=== Data supplied ===

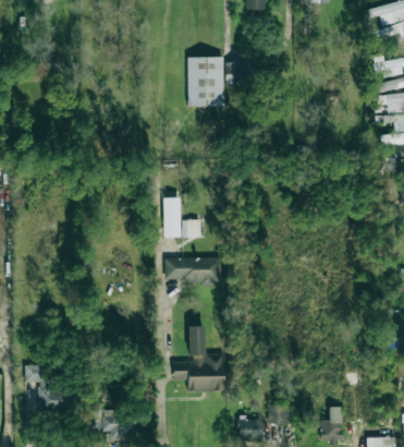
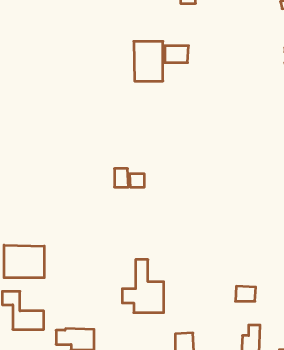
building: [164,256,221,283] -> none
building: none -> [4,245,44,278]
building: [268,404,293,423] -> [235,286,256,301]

===
=== Data supplied ===

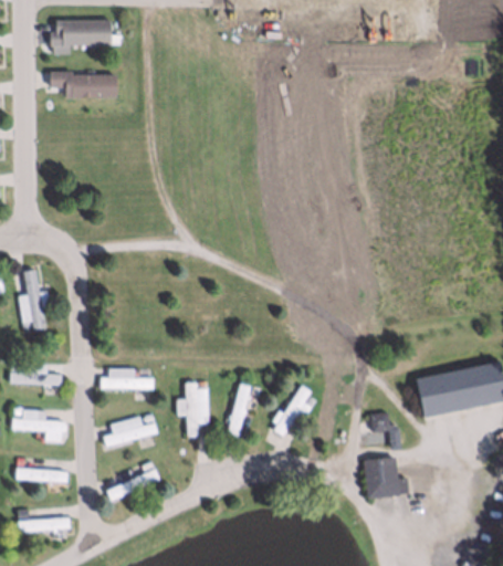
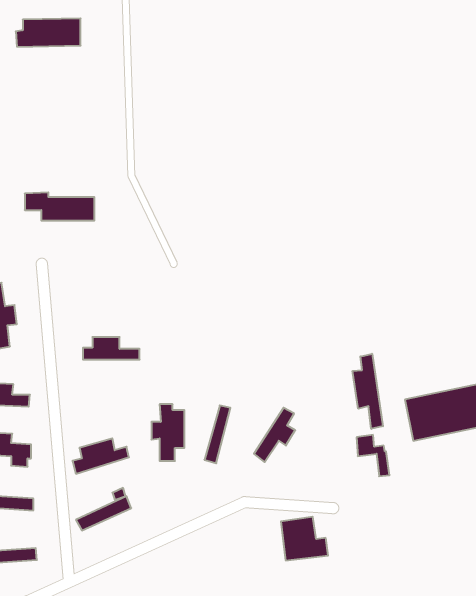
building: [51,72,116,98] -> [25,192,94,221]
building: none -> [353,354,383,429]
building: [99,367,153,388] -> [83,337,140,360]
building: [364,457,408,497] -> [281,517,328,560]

===

### Task prompt
Out of the data above, transcribe exactly and only the lines starting with the line that has "building: none -> [4,245,44,278]" and going on through the line that has "building: [268,404,293,423] ->", both included.

### Answer for the task
building: none -> [4,245,44,278]
building: [268,404,293,423] -> [235,286,256,301]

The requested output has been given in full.